Record set Block Start

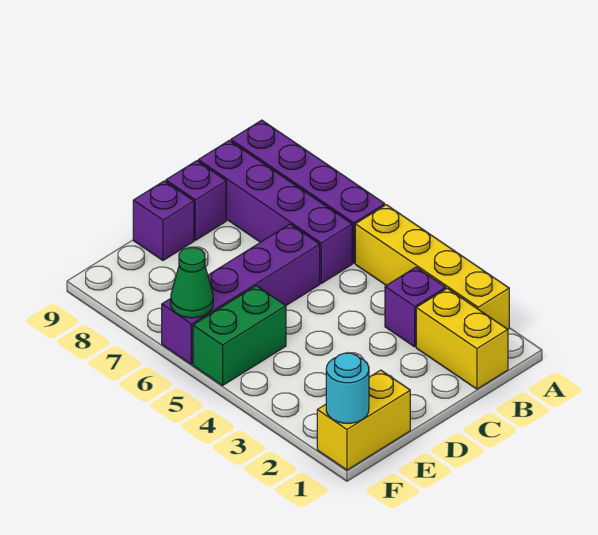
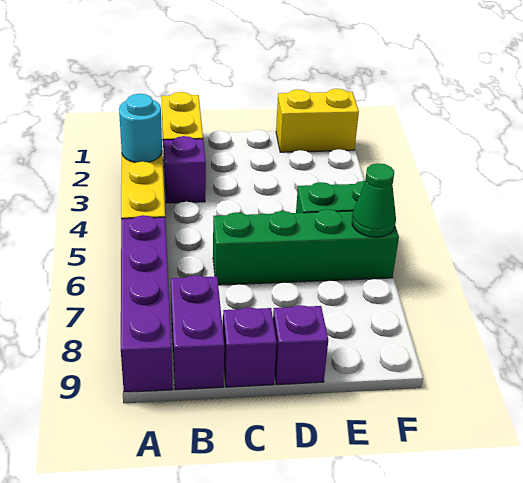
purple brick B6:B9 level 1 -> purple brick B8:B9 level 1
purple brick C6:F6 level 1 -> green brick C6:F6 level 1
cyan round brick F1 level 2 -> cyan round brick A3 level 2

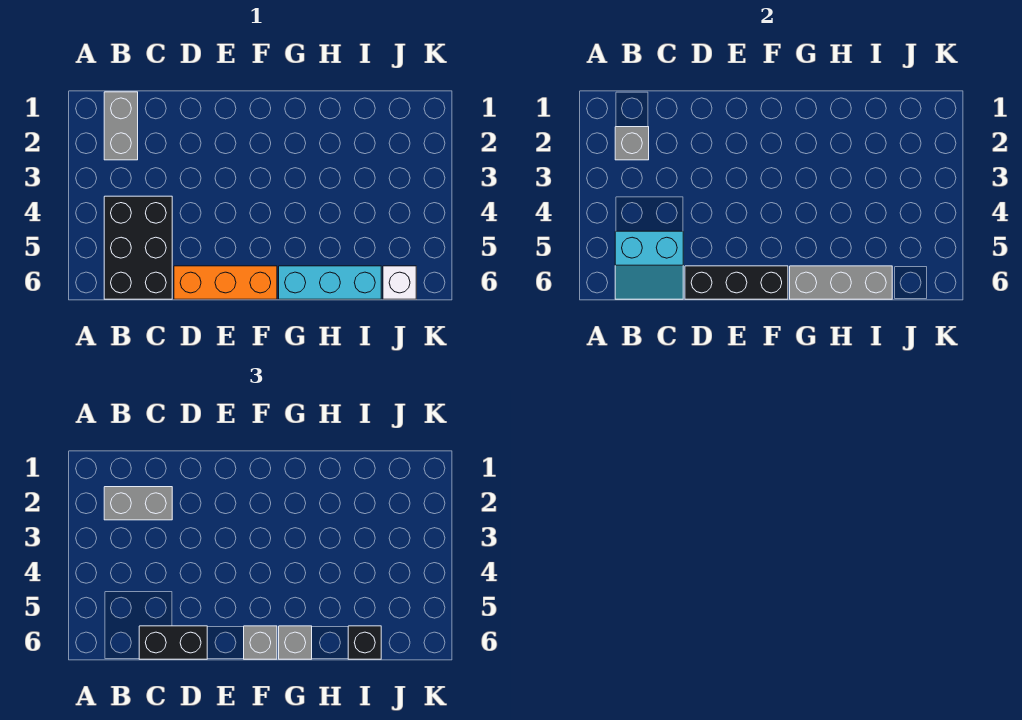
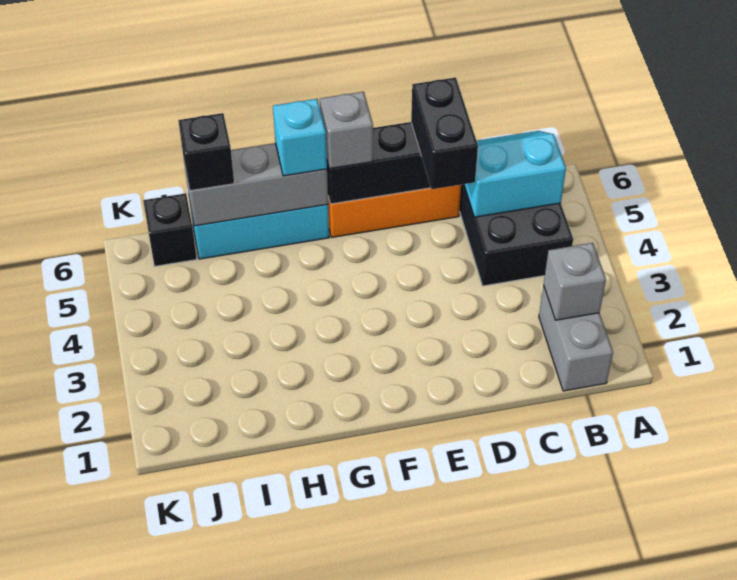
grey brick B2:C2 level 3 -> none
black brick C6:D6 level 3 -> black brick D5:D6 level 3
grey brick G6 level 3 -> cyan brick G6 level 3
white brick J6 level 1 -> black brick J6 level 1

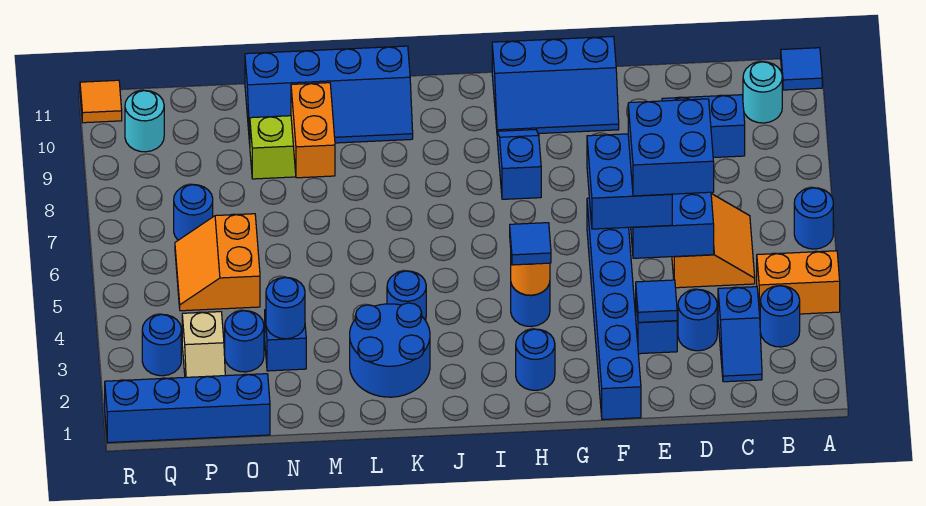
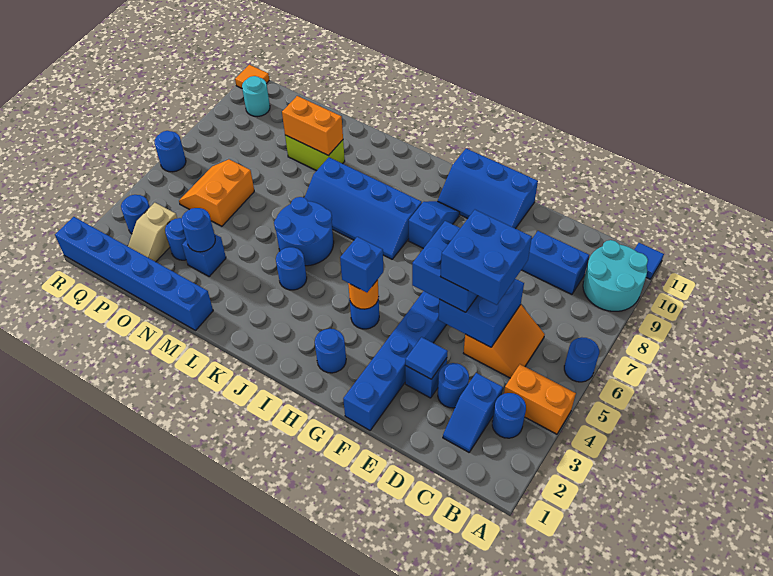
cyan round brick B10 level 1 -> cyan round brick A9:B10 level 1
blue tile H4 level 3 -> blue brick H4 level 3
blue round brick K2:L3 level 1 -> blue round brick K5:L6 level 1
blue slope K10:N11 level 1 top 11 -> blue slope I7:L8 level 1 top 8
orange brick M8:M9 level 2 -> orange brick M9:N9 level 2
blue brick O1:R1 level 1 -> blue brick M1:R1 level 1
blue round brick P7 level 1 -> blue round brick R6 level 1

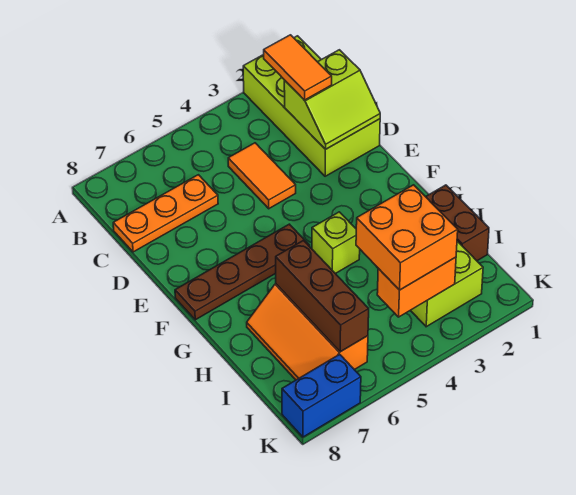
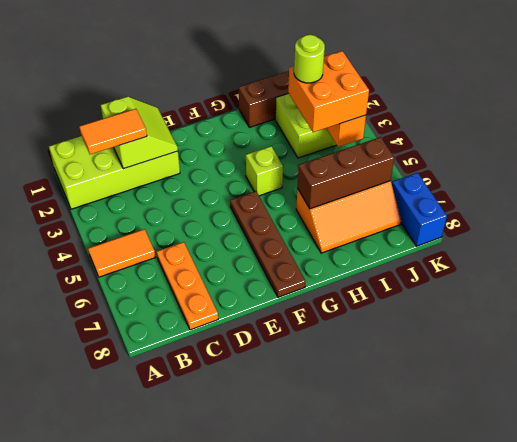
orange tile C4:D4 level 1 -> orange tile A5:B5 level 1
none -> lime round brick I3 level 4

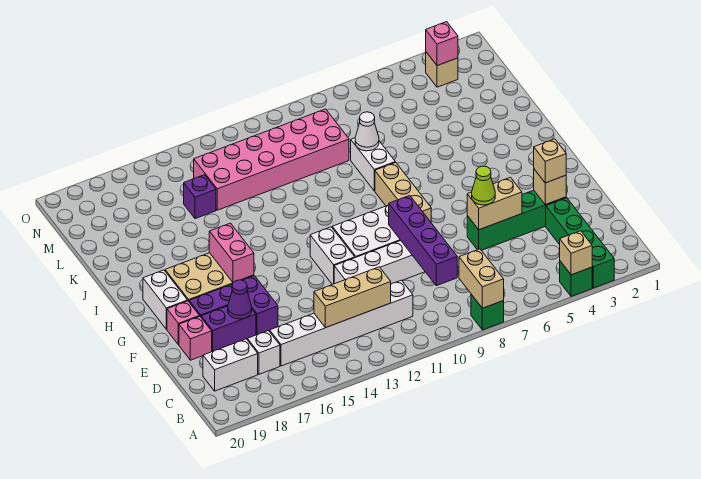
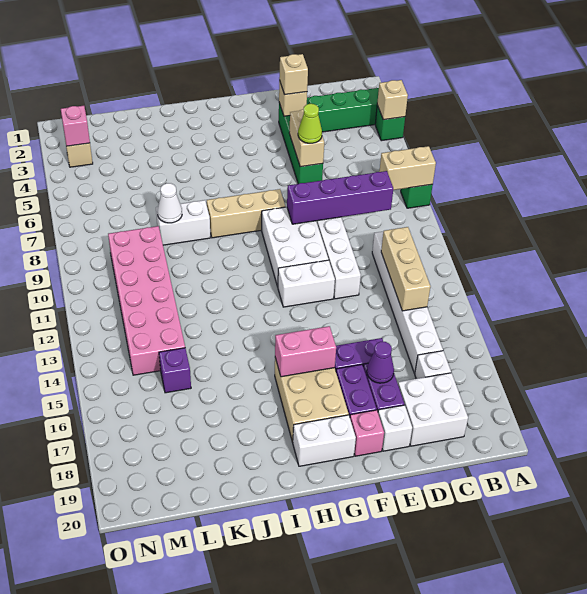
white brick C18:C19 level 1 -> white brick C18:D19 level 1
pink brick E19 level 1 -> white brick E19 level 1

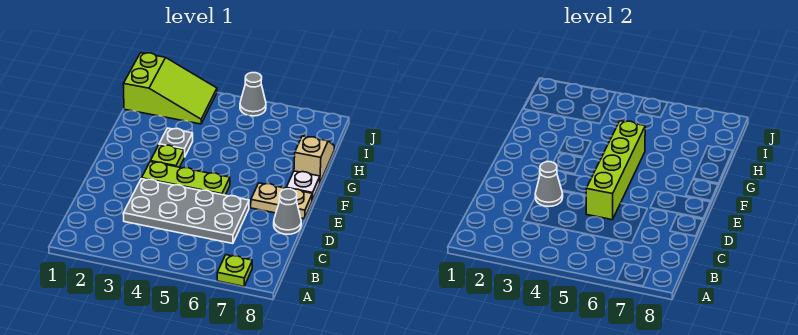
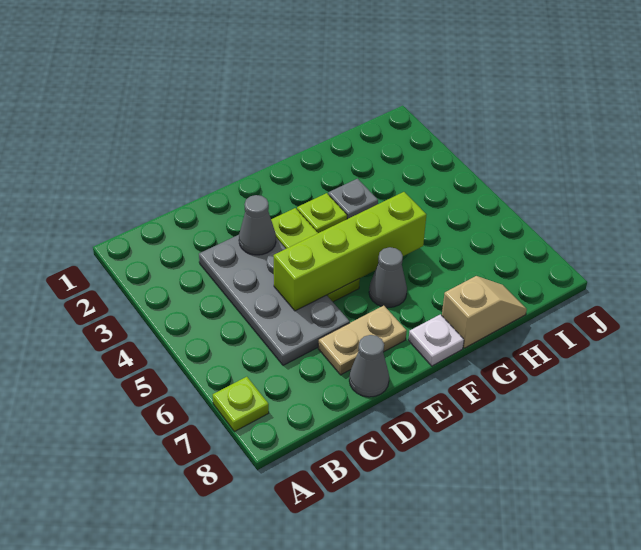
tan plate E7:E8 level 1 -> tan plate D7:E7 level 1
lime slope I1:J3 level 1 top 1 -> none
grey cone J5 level 1 -> grey cone F6 level 1

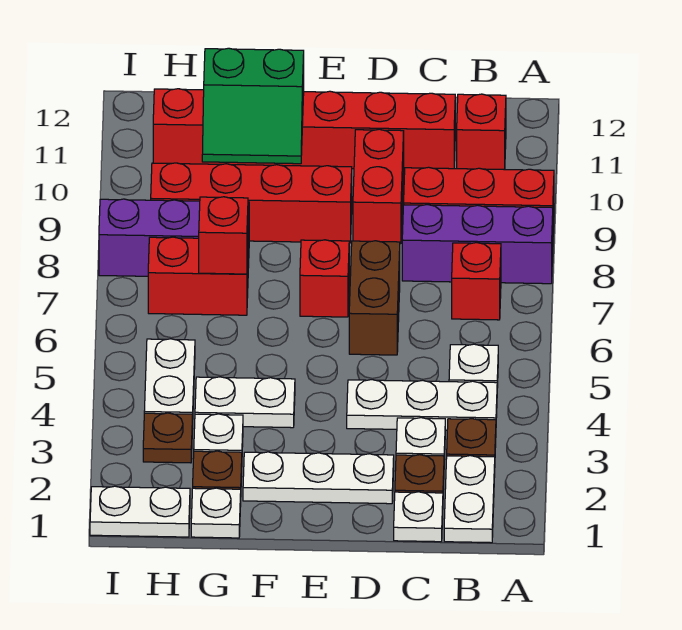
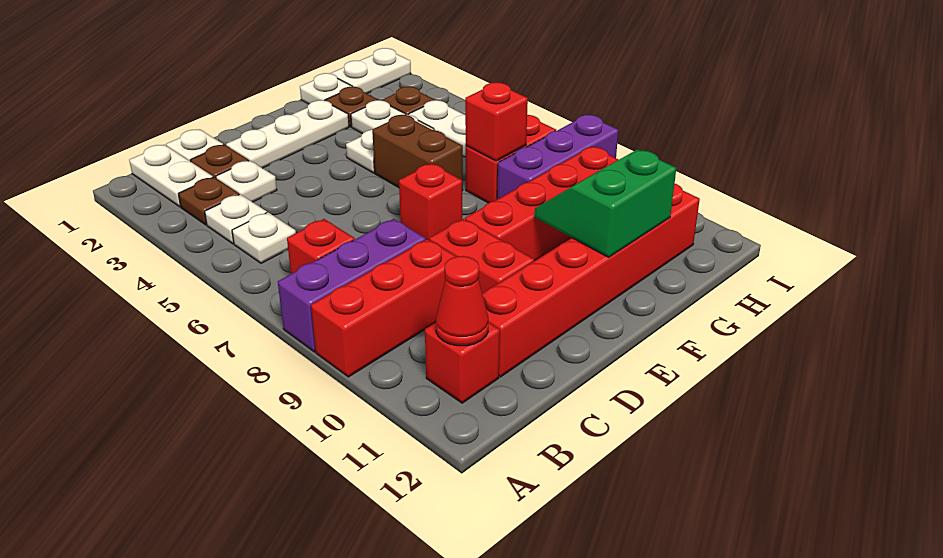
white plate B4:D4 level 1 -> white plate B4 level 1
none -> red cone B11 level 2
brown brick D6:D7 level 1 -> brown brick F5:F6 level 1

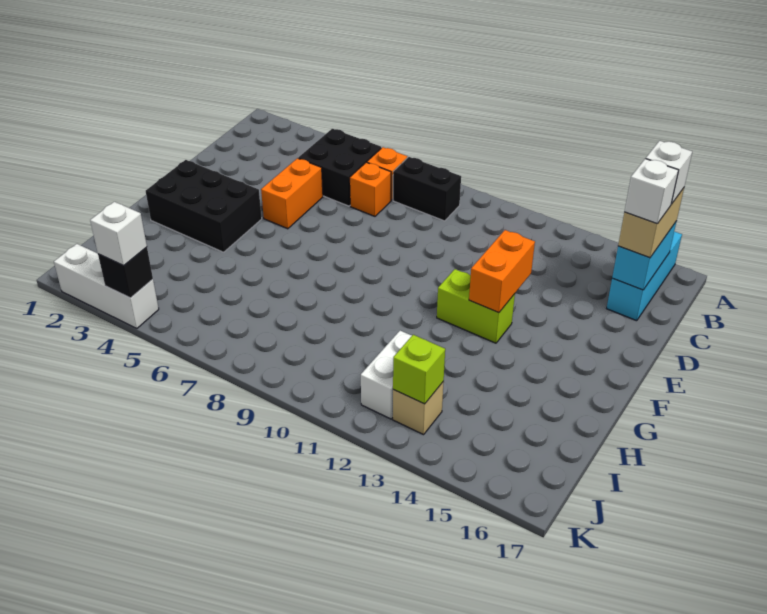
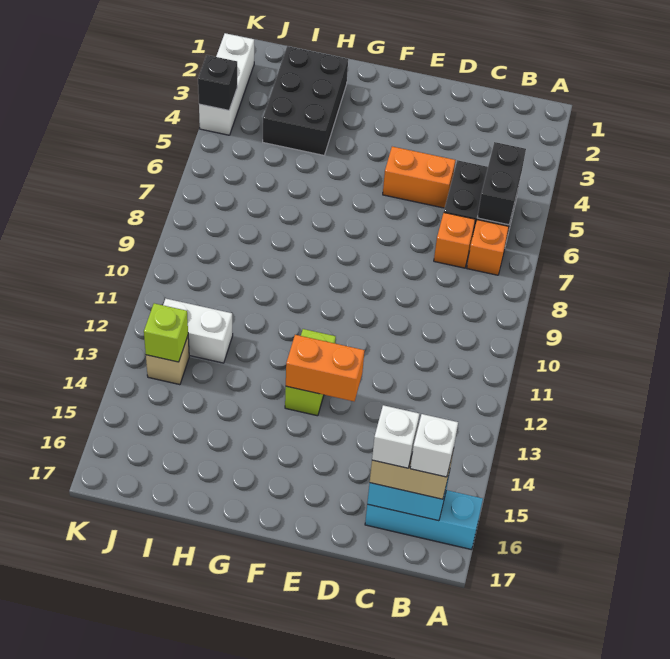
black brick B8:B9 level 1 -> black brick B5:B6 level 2
black brick F2:G4 level 1 -> black brick H2:I4 level 1
white brick K4 level 3 -> none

Record set Block End

**To do**
The expected output is the lines from the one holding "black brick F2:G4" through the last line of the data, exactly as they appear, with nothing before or after.

**Answer below**
black brick F2:G4 level 1 -> black brick H2:I4 level 1
white brick K4 level 3 -> none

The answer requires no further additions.